Exercise
In your copy, reproduce each entry exactly and include no picture.

Stored data:
-=-=-

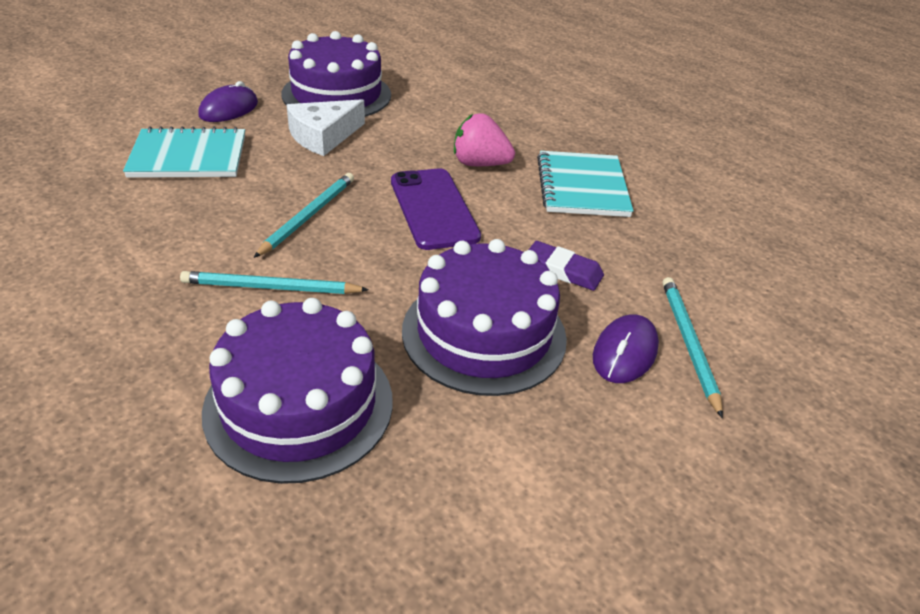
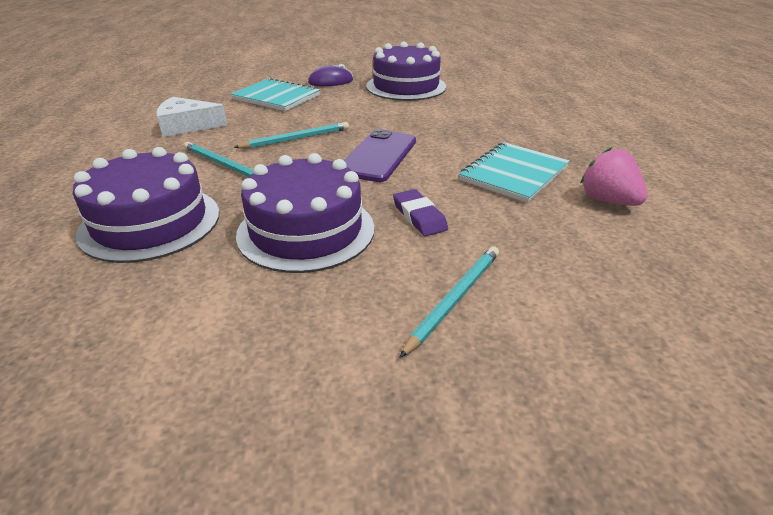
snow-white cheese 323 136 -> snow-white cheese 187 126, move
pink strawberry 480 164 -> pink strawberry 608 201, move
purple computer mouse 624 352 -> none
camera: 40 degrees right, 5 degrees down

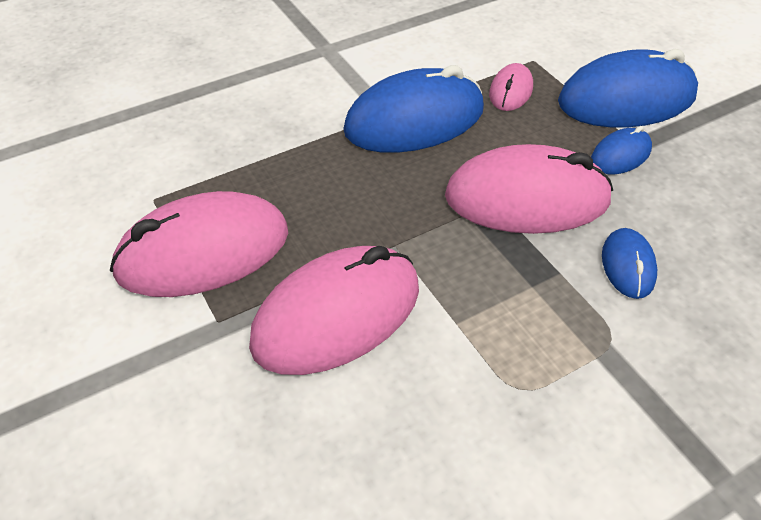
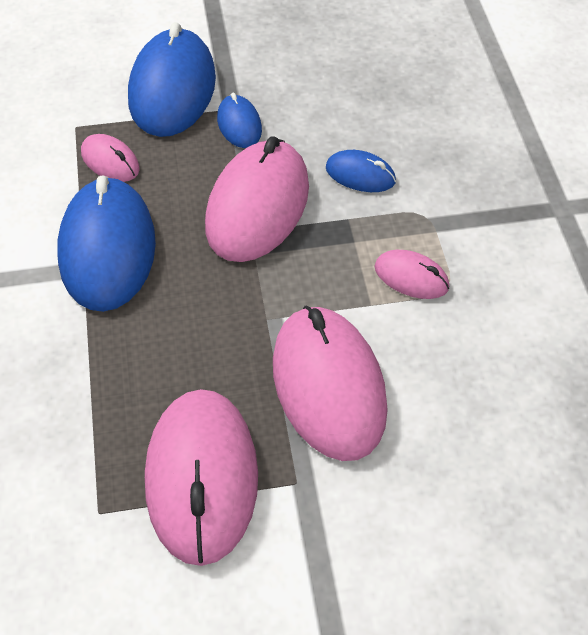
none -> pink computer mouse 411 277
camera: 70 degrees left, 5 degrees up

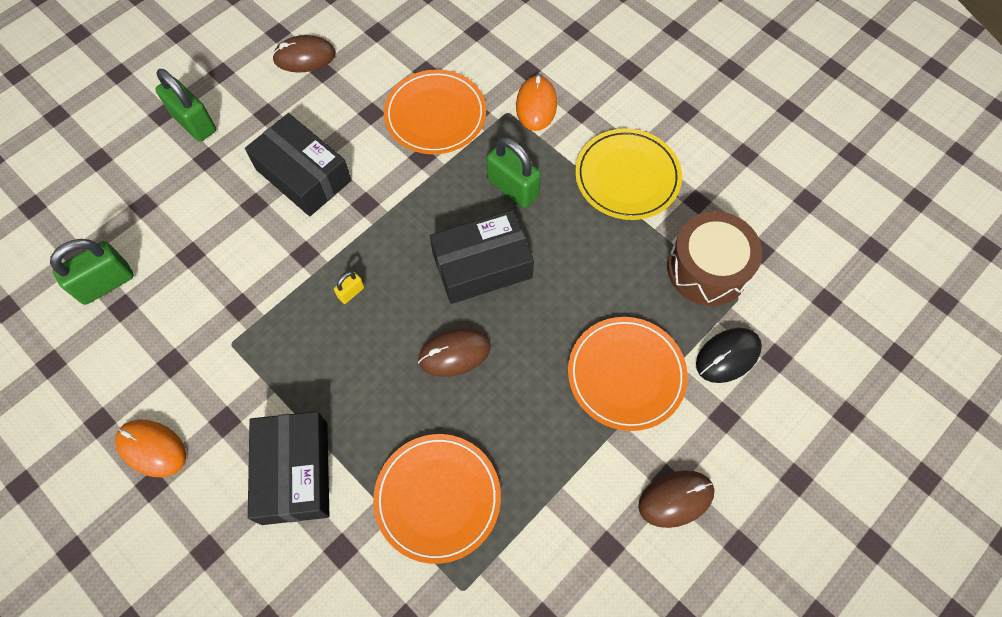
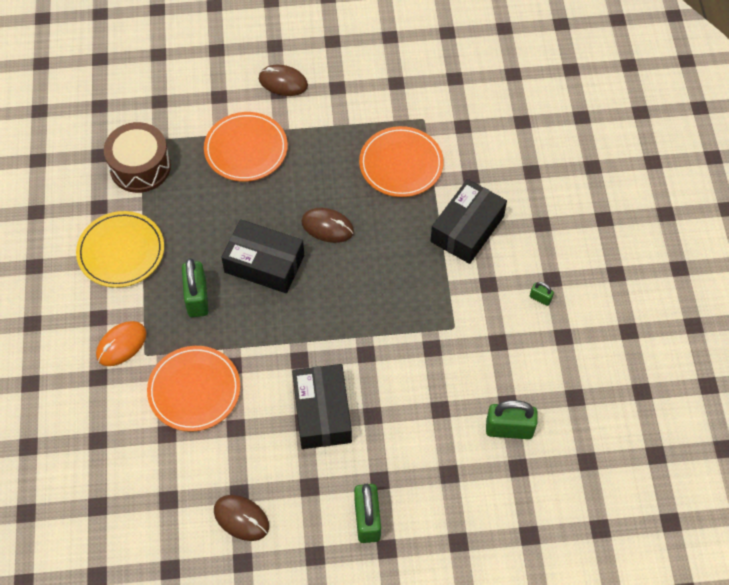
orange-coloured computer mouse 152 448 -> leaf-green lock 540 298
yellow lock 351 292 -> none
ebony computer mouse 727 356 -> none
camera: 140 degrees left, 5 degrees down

-=-=-

Response
snow-white cheese 323 136 -> snow-white cheese 187 126, move
pink strawberry 480 164 -> pink strawberry 608 201, move
purple computer mouse 624 352 -> none
camera: 40 degrees right, 5 degrees down

none -> pink computer mouse 411 277
camera: 70 degrees left, 5 degrees up

orange-coloured computer mouse 152 448 -> leaf-green lock 540 298
yellow lock 351 292 -> none
ebony computer mouse 727 356 -> none
camera: 140 degrees left, 5 degrees down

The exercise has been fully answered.